**DATA FOR THIS TASK:**
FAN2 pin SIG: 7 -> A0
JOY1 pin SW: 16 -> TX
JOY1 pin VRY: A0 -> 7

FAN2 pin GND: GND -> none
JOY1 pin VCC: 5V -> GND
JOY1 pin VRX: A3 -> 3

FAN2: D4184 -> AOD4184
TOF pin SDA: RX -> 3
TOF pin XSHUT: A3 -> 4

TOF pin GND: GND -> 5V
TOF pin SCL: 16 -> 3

**EXERCISE:**
Take the line holding "TOF pin XSHUT: A3 -> 4" and all lines after it through the end of the data, and set them down exactly.

**YOUR RESPONSE:**
TOF pin XSHUT: A3 -> 4

TOF pin GND: GND -> 5V
TOF pin SCL: 16 -> 3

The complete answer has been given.